=== DATA SEGMENT ===

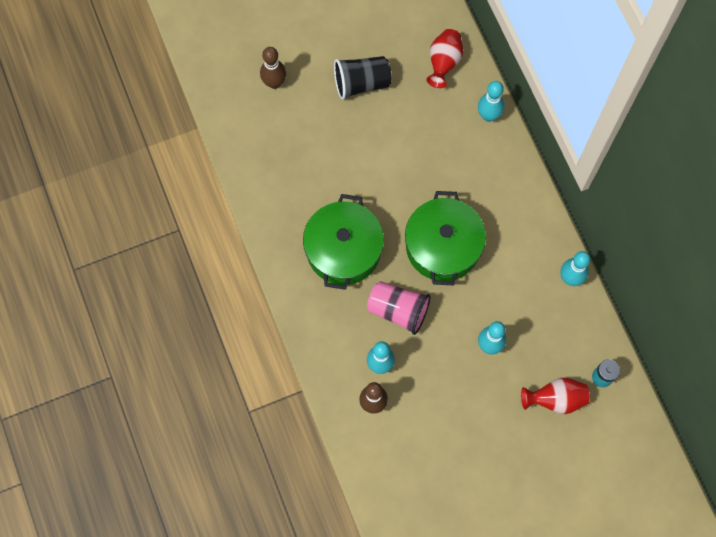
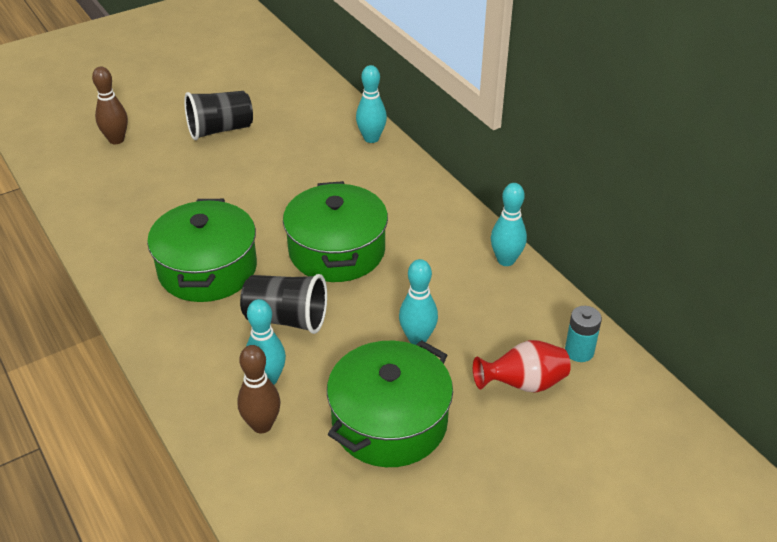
camera: 10 degrees left, 30 degrees down
(398, 310) = (286, 319): pink cup -> black cup
(443, 63) = (313, 106): red vase -> none
(458, 415) = (389, 421): none -> green pot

===

### EXERCISE DESCRIPTION
Reproduce nothing but the lines from the line containing "(443, 63) = (313, 106): red vase -> none" to the last line of the data, each exactly as written.

### RESPONSE BELOW
(443, 63) = (313, 106): red vase -> none
(458, 415) = (389, 421): none -> green pot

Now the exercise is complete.